• _WHAT TO DO_:
Which of the lines below hold "turquoise"? Please return each one.

• _THE RECORDS_:
•••
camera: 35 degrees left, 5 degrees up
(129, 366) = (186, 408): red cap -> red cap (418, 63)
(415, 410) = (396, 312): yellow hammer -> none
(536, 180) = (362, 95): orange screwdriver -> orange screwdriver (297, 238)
•••
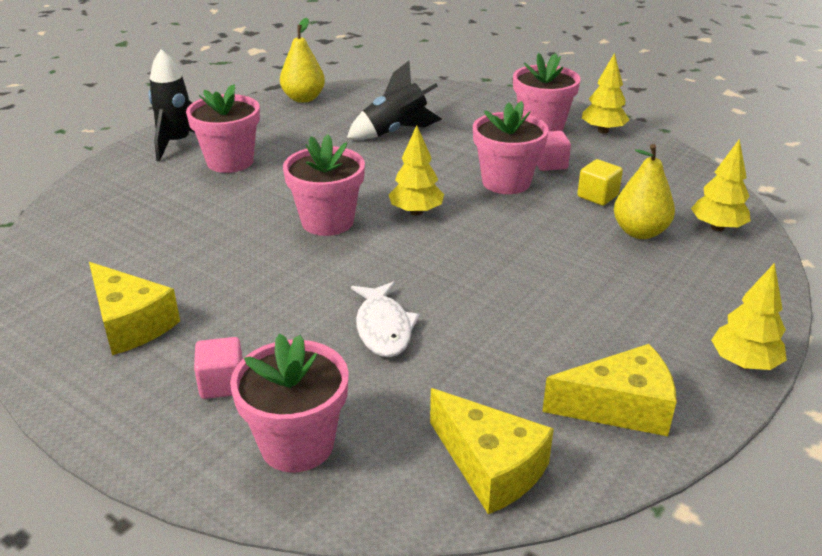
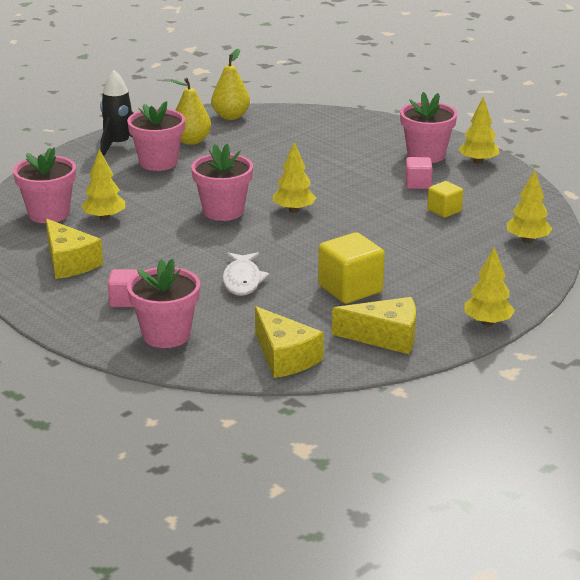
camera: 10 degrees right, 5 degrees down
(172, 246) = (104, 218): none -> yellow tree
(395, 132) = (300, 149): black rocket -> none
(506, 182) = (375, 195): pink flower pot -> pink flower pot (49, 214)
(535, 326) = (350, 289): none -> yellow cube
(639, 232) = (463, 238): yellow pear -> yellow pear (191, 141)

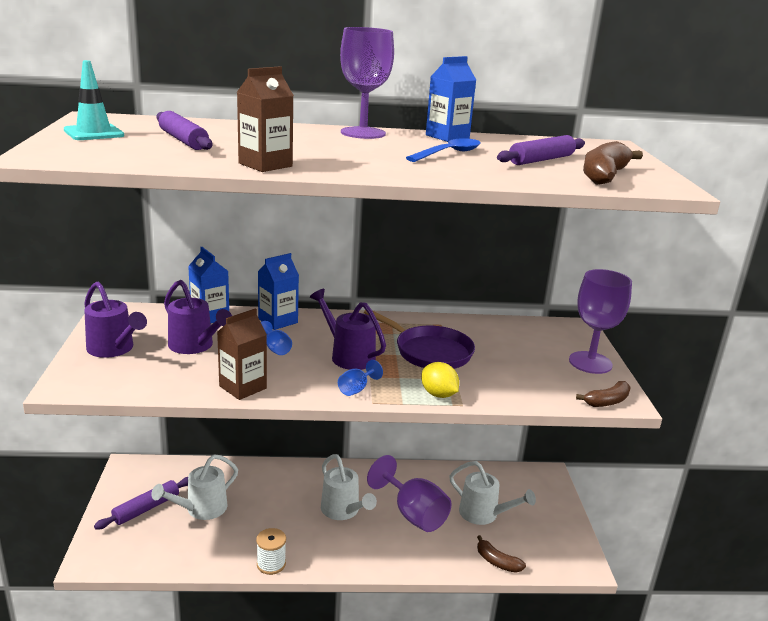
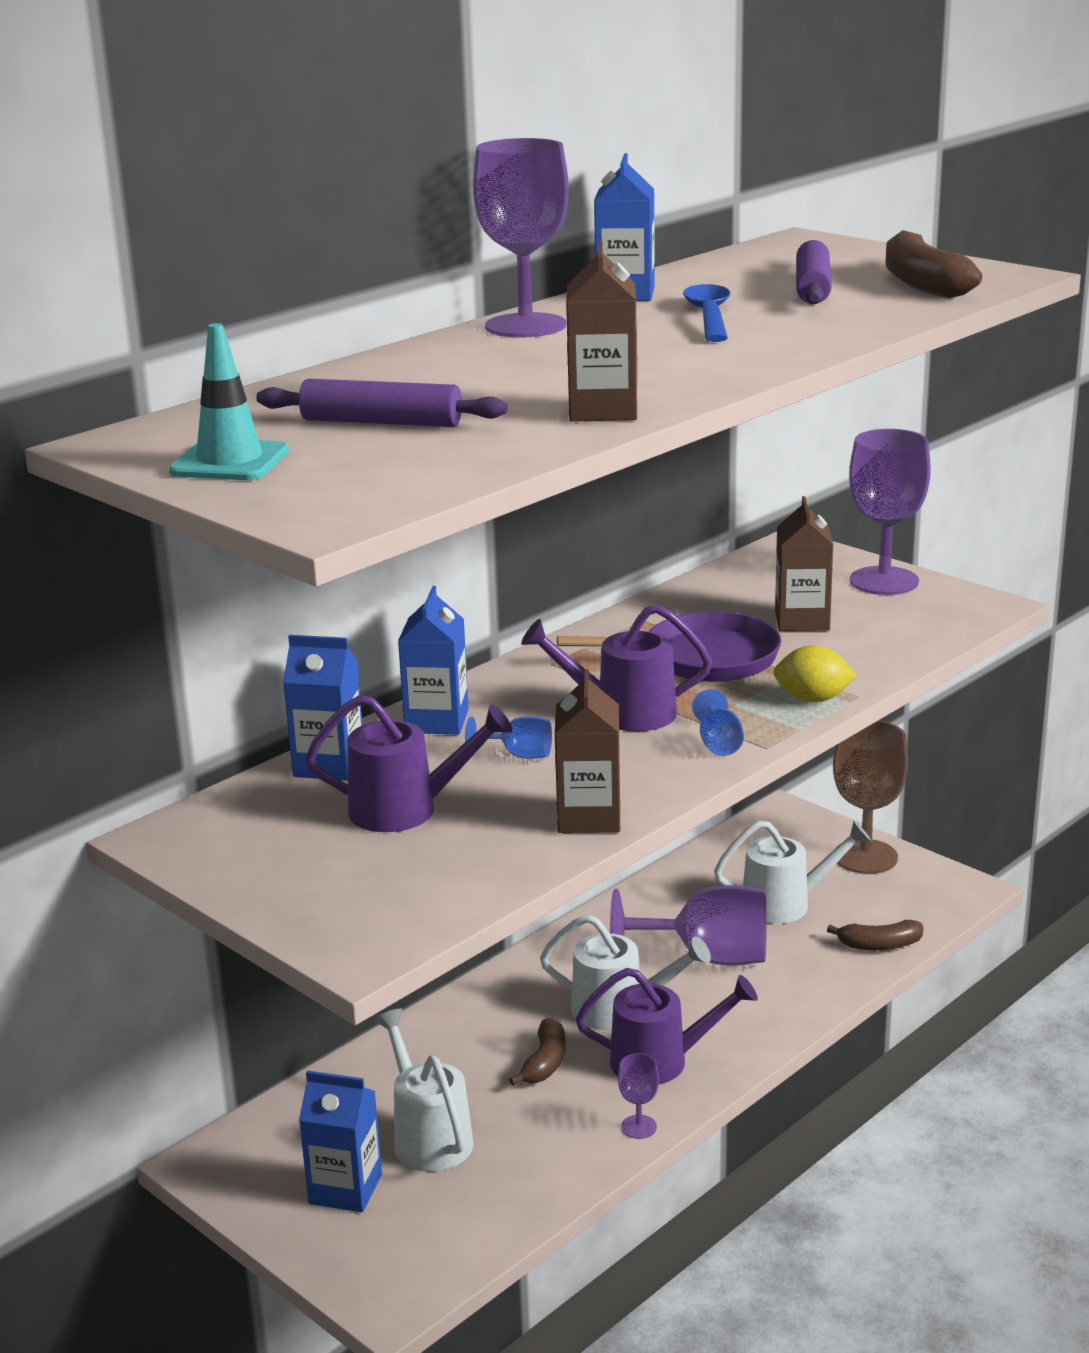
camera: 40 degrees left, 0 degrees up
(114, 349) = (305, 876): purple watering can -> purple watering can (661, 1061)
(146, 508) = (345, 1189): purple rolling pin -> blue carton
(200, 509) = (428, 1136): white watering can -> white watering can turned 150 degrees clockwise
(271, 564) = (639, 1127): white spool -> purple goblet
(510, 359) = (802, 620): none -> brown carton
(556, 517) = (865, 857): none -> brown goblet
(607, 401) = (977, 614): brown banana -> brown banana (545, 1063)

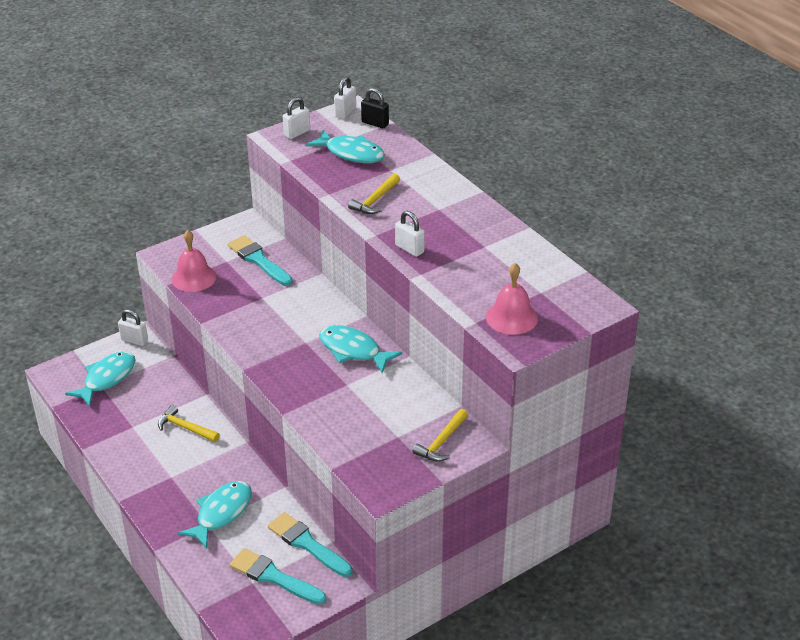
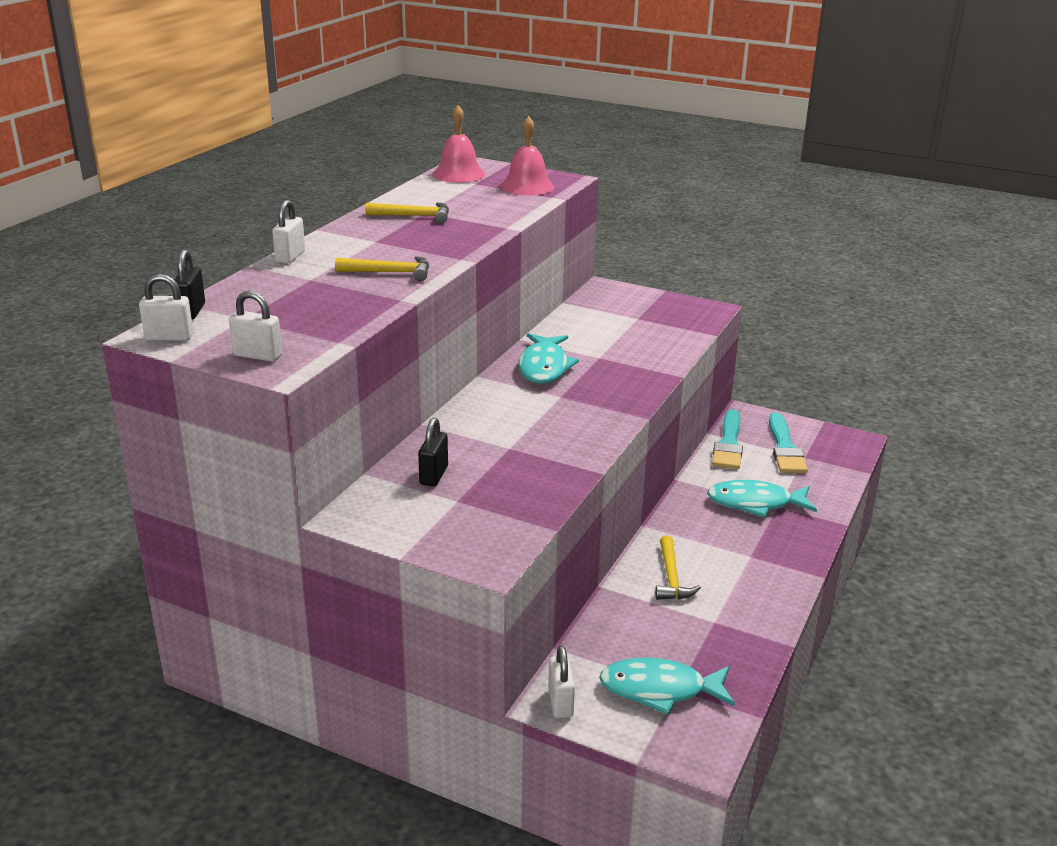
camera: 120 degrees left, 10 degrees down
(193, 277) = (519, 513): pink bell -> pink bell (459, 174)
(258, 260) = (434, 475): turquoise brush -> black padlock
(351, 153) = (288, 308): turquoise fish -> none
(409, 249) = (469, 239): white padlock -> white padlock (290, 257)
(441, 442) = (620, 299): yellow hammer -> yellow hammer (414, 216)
•••
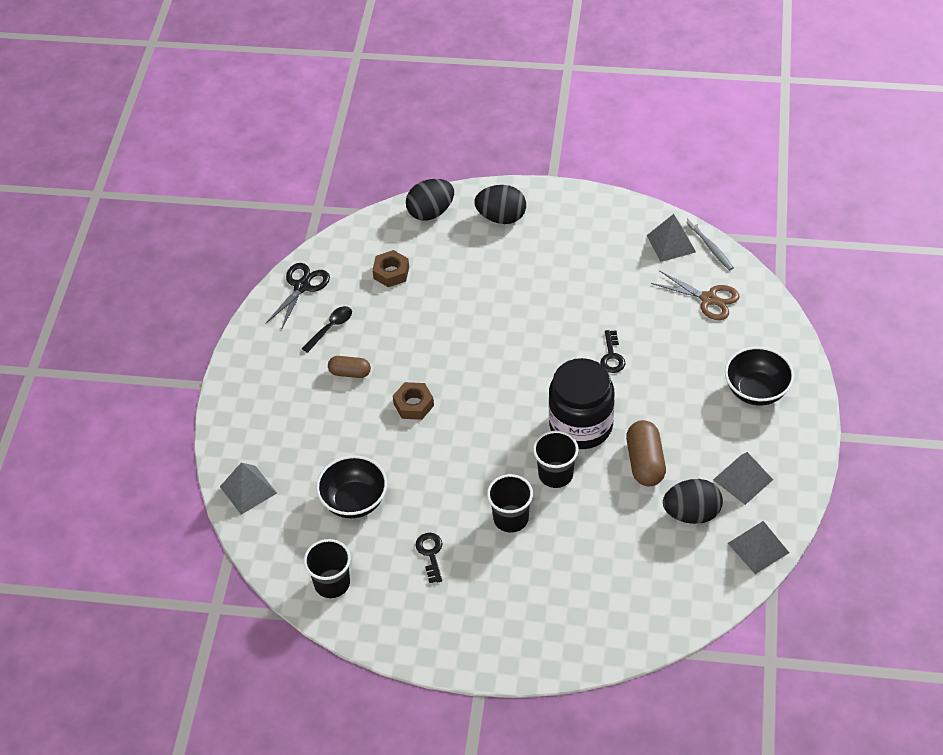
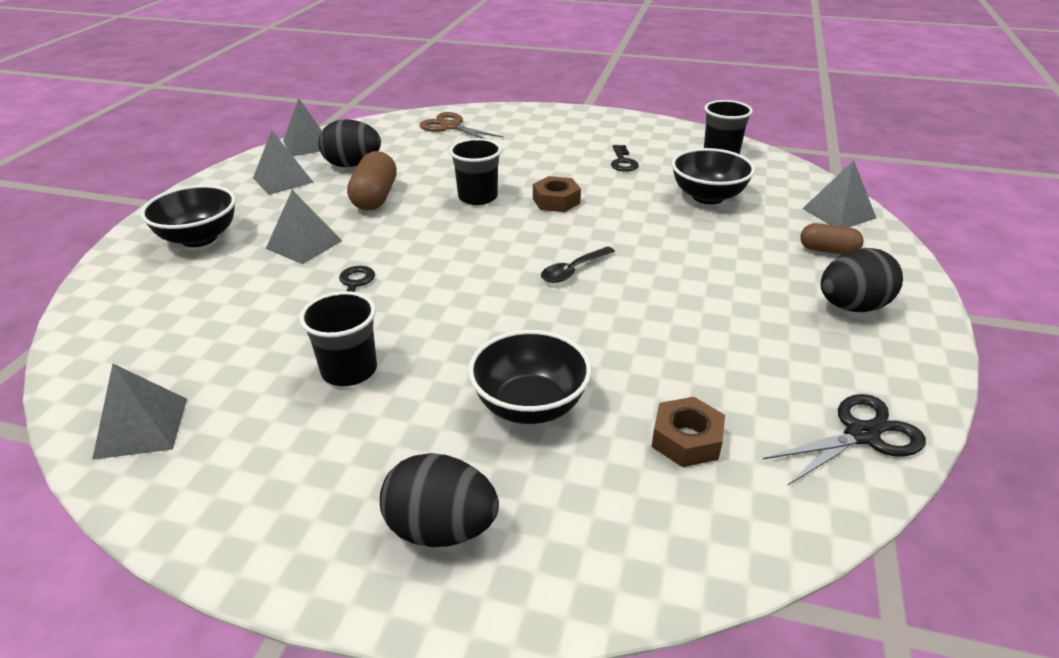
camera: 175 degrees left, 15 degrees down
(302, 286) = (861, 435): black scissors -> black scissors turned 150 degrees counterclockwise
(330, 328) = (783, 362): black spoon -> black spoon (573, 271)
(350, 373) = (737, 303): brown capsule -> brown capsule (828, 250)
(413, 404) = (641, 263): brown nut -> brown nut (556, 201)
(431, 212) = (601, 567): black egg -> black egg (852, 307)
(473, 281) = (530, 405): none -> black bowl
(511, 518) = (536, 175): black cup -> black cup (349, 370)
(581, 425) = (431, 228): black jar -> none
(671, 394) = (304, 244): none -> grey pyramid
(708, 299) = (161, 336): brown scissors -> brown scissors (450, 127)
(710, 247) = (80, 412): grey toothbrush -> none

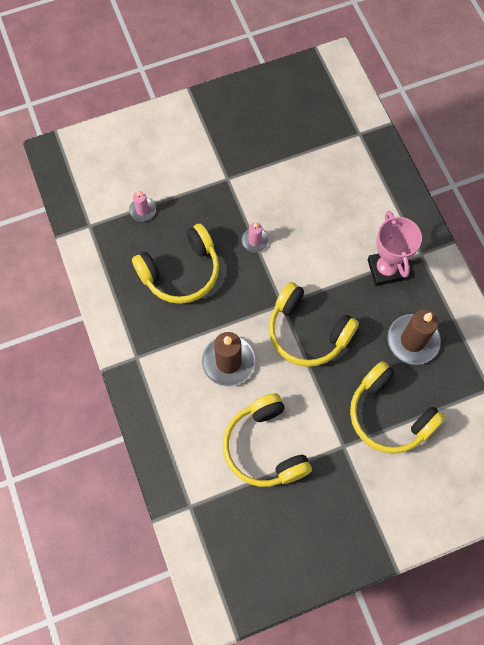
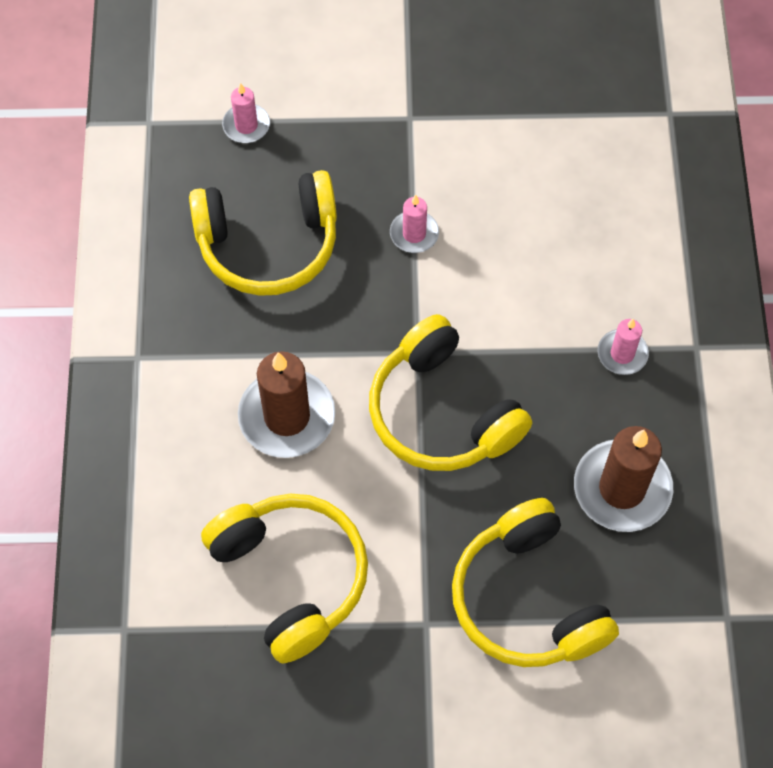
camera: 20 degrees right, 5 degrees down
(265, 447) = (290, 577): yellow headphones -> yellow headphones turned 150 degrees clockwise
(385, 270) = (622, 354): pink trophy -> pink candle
•••
• _WRITTEN ANSWER_:
(258, 260) = (434, 475): turquoise brush -> black padlock
(351, 153) = (288, 308): turquoise fish -> none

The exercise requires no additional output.